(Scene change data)
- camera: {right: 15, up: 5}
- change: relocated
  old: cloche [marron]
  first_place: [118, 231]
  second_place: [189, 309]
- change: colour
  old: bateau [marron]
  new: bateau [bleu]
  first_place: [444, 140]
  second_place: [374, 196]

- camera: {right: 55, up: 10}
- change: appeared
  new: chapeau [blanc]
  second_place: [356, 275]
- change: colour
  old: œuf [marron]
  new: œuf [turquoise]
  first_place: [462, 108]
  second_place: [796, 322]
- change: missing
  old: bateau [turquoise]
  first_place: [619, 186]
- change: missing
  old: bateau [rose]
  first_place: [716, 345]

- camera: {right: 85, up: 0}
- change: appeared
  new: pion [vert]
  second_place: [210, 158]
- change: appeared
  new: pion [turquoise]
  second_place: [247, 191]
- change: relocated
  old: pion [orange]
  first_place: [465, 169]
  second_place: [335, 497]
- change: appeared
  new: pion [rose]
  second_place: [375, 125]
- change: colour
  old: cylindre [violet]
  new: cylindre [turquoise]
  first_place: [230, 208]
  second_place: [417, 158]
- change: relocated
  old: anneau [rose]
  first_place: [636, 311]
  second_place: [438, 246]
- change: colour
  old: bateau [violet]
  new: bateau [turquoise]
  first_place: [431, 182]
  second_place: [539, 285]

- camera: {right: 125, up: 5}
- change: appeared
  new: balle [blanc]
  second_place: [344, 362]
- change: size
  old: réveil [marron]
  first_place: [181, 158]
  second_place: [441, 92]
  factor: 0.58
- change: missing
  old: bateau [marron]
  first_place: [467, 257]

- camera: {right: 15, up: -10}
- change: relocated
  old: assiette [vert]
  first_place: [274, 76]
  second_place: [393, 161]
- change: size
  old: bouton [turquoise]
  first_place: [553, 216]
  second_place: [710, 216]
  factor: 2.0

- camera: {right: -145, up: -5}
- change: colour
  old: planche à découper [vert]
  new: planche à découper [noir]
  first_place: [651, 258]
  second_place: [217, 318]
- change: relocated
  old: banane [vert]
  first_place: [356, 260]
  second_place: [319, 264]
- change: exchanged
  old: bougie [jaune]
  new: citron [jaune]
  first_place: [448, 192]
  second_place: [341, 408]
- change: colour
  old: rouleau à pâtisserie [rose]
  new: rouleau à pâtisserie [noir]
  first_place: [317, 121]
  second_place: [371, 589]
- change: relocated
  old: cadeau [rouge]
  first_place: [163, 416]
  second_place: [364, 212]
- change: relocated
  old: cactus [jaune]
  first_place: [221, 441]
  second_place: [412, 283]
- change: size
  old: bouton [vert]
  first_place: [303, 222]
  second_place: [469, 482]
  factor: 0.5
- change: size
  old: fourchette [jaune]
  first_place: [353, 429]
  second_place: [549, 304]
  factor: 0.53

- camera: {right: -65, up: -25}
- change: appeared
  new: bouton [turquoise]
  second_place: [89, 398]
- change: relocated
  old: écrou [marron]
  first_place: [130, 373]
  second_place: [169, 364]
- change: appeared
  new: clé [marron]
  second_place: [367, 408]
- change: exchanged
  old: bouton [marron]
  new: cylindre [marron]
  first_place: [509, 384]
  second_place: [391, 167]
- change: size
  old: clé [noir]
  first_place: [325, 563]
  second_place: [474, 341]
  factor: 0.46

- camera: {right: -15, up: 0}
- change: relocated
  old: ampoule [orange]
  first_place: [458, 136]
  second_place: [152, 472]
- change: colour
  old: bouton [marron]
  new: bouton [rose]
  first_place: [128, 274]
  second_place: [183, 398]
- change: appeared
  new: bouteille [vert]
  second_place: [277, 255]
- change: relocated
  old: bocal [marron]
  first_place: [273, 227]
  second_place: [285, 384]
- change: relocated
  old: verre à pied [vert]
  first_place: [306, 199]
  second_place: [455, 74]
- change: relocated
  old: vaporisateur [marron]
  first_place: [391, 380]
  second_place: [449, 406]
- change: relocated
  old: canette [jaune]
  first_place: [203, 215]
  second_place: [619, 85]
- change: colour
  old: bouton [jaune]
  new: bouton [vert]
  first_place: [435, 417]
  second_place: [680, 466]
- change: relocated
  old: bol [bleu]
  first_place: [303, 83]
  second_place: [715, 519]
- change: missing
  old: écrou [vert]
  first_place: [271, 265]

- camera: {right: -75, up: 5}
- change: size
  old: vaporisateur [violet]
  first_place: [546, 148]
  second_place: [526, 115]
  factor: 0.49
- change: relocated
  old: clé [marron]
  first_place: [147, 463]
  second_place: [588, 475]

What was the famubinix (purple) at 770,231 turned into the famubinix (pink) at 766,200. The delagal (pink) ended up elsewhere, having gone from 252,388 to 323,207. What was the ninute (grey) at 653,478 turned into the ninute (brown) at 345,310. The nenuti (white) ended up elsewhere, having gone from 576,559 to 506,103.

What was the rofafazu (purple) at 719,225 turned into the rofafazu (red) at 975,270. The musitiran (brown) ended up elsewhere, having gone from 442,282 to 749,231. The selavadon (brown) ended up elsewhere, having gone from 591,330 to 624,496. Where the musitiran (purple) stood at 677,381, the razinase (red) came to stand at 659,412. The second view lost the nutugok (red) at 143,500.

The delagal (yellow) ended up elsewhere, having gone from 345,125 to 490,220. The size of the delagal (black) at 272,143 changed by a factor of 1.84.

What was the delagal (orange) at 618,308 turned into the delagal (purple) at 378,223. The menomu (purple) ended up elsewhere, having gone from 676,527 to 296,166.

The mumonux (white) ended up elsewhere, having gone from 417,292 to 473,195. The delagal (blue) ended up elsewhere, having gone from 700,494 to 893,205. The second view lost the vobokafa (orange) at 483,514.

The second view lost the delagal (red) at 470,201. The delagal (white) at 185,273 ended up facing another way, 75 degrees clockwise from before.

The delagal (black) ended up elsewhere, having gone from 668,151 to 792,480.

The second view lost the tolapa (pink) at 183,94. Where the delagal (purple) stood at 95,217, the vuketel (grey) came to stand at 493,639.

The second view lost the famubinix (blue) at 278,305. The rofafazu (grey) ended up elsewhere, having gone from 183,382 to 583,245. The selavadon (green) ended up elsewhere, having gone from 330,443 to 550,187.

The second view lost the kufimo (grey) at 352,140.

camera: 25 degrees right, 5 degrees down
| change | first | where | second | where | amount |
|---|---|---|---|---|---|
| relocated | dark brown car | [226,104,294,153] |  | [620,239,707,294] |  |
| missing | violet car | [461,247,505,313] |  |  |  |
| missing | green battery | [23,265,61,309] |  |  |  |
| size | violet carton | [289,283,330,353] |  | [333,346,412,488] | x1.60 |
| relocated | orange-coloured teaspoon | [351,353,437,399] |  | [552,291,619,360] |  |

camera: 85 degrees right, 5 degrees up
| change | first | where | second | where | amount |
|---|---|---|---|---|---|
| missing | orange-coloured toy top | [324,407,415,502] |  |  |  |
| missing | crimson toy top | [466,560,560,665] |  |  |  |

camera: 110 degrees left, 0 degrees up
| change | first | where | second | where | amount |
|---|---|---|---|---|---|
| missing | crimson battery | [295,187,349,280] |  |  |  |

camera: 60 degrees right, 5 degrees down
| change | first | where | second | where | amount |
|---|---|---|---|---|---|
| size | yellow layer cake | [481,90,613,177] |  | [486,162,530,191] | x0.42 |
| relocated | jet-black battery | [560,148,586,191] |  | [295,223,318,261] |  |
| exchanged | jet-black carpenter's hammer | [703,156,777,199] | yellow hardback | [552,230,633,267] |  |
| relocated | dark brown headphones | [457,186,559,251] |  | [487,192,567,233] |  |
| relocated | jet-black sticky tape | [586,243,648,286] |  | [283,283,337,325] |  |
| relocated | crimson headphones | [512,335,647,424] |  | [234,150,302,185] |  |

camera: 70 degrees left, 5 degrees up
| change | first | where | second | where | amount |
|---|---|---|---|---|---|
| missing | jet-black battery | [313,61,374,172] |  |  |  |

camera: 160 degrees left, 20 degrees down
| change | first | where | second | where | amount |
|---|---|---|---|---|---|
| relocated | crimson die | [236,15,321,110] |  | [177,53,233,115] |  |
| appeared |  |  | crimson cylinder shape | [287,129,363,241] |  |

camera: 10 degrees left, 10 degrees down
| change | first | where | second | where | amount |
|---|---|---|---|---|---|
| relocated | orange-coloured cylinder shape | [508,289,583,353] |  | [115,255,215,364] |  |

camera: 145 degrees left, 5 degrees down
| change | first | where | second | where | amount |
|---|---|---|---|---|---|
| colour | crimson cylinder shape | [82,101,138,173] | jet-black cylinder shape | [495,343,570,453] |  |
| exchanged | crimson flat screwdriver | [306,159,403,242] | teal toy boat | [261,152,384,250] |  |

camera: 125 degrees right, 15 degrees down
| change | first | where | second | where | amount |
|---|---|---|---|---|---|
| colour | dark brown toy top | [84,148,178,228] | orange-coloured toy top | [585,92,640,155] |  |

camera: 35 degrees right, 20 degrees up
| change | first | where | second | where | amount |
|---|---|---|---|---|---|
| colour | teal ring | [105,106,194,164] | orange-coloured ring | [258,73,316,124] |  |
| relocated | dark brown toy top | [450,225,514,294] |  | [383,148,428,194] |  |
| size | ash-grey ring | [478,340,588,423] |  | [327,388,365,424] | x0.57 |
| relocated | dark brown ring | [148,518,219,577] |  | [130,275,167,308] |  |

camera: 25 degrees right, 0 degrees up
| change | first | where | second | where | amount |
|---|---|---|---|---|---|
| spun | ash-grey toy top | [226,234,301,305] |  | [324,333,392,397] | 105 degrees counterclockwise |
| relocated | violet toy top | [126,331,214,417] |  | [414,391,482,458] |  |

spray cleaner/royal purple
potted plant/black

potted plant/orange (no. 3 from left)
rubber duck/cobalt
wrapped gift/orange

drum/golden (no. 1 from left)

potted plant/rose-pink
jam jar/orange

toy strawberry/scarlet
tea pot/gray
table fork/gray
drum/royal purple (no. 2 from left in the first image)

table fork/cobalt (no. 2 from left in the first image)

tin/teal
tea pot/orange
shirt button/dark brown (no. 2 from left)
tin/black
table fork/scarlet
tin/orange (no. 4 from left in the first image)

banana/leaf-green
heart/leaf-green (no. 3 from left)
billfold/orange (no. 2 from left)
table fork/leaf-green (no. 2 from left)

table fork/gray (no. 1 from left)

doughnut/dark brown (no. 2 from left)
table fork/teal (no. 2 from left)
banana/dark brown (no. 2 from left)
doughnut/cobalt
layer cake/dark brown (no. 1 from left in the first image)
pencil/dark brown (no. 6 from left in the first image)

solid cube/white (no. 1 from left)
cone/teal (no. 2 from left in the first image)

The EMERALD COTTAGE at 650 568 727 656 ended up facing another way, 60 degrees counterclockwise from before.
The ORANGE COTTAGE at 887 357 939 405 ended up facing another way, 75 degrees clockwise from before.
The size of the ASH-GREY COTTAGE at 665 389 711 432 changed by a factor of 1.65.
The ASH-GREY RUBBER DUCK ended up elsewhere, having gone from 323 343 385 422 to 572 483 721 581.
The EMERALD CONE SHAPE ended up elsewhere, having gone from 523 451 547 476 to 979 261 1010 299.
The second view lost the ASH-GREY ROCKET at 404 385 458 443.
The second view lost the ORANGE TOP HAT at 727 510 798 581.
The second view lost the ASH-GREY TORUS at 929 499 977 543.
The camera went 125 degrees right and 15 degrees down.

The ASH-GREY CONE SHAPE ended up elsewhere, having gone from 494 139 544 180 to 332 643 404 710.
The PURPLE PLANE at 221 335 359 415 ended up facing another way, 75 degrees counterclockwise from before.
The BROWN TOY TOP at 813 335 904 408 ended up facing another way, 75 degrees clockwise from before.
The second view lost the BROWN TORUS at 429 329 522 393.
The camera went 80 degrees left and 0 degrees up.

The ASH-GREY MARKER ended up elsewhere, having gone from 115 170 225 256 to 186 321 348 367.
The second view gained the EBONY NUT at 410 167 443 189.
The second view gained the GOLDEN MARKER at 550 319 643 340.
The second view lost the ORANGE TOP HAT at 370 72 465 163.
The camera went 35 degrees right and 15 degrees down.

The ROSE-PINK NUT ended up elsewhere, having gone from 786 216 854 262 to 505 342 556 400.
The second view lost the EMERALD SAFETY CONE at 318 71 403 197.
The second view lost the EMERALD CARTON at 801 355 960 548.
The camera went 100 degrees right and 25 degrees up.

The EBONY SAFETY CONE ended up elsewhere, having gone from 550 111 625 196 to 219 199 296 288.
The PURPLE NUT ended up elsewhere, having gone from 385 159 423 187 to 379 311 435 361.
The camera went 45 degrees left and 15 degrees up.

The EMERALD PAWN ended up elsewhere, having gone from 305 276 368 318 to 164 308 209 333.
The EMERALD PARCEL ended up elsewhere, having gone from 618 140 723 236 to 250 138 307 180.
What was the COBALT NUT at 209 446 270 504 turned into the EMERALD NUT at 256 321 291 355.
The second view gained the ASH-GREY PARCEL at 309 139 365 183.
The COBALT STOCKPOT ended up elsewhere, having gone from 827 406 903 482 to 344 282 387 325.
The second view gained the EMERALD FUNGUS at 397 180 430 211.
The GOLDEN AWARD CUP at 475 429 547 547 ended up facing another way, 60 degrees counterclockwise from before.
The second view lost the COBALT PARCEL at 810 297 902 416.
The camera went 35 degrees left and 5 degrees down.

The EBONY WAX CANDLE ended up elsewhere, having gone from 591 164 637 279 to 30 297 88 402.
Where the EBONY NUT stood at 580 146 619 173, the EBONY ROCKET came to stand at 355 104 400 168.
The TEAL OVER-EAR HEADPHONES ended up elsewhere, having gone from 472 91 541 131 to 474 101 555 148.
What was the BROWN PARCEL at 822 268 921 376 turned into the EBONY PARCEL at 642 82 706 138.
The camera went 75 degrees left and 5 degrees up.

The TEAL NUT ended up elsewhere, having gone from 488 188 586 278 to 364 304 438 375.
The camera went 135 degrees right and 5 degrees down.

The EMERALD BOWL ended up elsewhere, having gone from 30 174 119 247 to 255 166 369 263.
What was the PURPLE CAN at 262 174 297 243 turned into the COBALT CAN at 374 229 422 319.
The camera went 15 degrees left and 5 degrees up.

* _Your goal_
Precisely reproduce the lines of the entries, beginning at the first and ending at the one containing "first_place: [444, 140]". Add nothing.

* _Response_
- camera: {right: 15, up: 5}
- change: relocated
  old: cloche [marron]
  first_place: [118, 231]
  second_place: [189, 309]
- change: colour
  old: bateau [marron]
  new: bateau [bleu]
  first_place: [444, 140]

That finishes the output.